┏━━

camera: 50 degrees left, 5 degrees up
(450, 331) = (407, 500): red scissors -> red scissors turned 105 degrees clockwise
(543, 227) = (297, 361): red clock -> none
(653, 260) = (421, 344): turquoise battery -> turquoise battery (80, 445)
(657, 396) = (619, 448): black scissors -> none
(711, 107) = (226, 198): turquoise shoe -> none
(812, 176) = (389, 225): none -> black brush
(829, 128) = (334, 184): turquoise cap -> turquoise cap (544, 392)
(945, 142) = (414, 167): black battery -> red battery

┗━━
┏━━

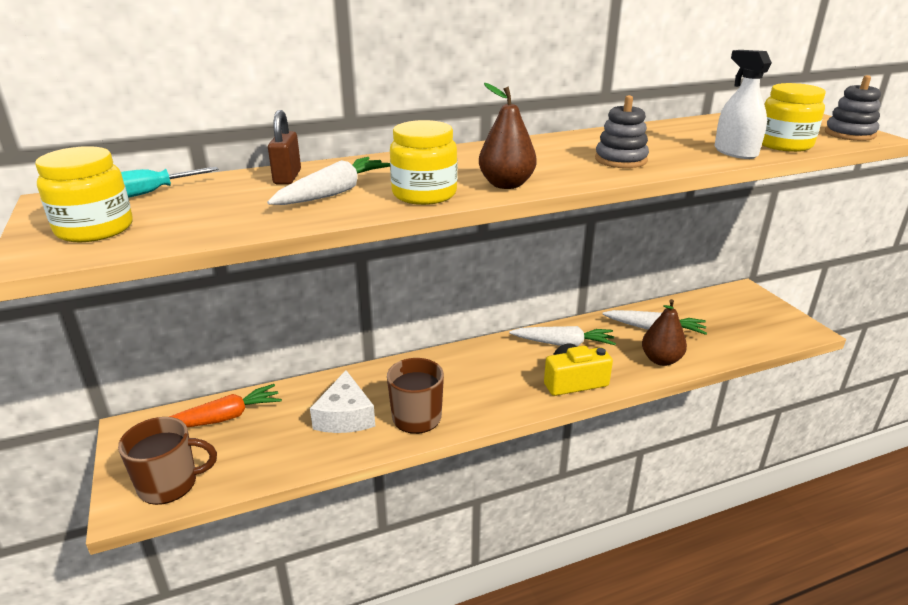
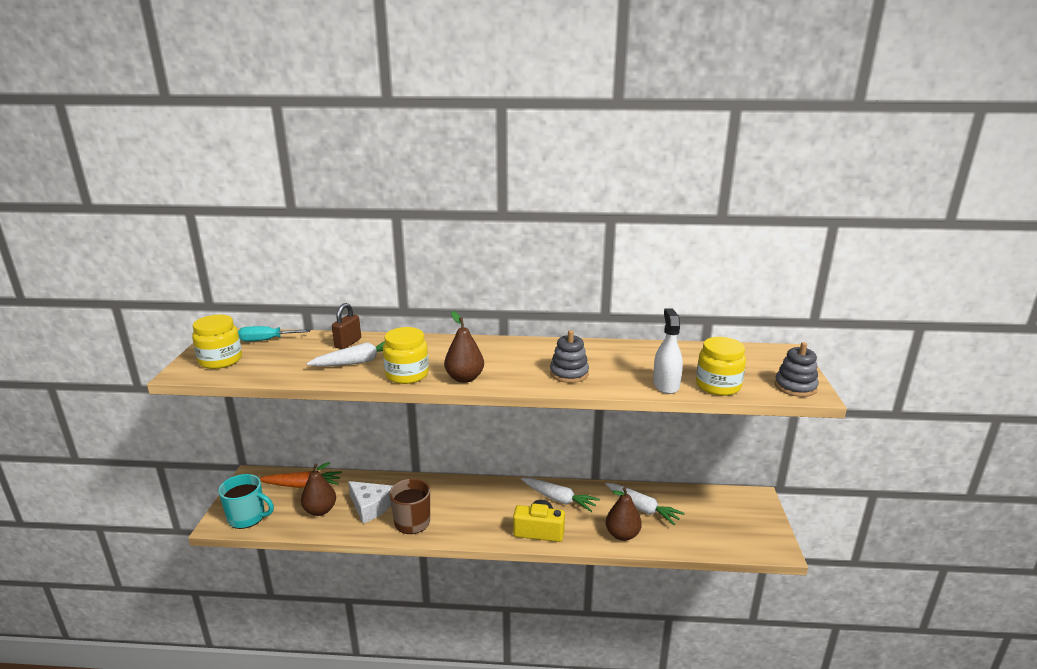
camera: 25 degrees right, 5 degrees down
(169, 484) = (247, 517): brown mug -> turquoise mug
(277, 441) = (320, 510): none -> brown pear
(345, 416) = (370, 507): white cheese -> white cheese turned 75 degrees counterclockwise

┗━━

*EXERCISE*:
Look above for the line holding "(543, 227) = (297, 361): red clock -> none", then set down exactly that line and every line after it up to and including the line holding "(945, 142) = (414, 167): black", with nothing else.

*SOLUTION TO THE PROBLEM*:
(543, 227) = (297, 361): red clock -> none
(653, 260) = (421, 344): turquoise battery -> turquoise battery (80, 445)
(657, 396) = (619, 448): black scissors -> none
(711, 107) = (226, 198): turquoise shoe -> none
(812, 176) = (389, 225): none -> black brush
(829, 128) = (334, 184): turquoise cap -> turquoise cap (544, 392)
(945, 142) = (414, 167): black battery -> red battery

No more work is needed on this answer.